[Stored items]
▼

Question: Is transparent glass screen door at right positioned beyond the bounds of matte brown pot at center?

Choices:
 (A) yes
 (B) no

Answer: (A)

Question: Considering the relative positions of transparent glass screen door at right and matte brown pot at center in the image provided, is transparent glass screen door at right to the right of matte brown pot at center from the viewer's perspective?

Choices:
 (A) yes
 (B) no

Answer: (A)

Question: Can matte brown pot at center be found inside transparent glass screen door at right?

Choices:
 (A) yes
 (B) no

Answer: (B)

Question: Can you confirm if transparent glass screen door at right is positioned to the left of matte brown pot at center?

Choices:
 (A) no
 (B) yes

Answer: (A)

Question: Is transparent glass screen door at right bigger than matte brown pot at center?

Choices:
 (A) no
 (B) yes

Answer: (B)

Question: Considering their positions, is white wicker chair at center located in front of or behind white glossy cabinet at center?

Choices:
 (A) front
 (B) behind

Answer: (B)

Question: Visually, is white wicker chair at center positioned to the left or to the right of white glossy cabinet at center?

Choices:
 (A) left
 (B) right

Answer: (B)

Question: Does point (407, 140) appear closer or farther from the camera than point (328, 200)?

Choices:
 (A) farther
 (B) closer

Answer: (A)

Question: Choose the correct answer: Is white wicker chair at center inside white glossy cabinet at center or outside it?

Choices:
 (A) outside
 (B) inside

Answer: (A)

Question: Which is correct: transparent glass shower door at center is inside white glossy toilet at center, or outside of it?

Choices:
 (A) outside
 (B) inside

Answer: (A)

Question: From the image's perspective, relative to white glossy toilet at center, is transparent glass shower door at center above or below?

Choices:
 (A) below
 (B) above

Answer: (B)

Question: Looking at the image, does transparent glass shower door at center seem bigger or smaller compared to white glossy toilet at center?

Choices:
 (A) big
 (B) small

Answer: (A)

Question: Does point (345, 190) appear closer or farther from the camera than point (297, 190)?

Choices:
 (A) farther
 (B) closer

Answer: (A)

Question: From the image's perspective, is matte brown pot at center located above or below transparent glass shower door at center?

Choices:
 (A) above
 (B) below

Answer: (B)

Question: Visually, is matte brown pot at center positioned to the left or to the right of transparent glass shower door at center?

▲

TASK STATEMENT. Reproduce, unchanged, the lines of the data above, starting at the line that contains "Question: Visually, is white" and ending at the line that contains "Question: Which is", with both of those lines included.

TASK RESULT.
Question: Visually, is white wicker chair at center positioned to the left or to the right of white glossy cabinet at center?

Choices:
 (A) left
 (B) right

Answer: (B)

Question: Does point (407, 140) appear closer or farther from the camera than point (328, 200)?

Choices:
 (A) farther
 (B) closer

Answer: (A)

Question: Choose the correct answer: Is white wicker chair at center inside white glossy cabinet at center or outside it?

Choices:
 (A) outside
 (B) inside

Answer: (A)

Question: Which is correct: transparent glass shower door at center is inside white glossy toilet at center, or outside of it?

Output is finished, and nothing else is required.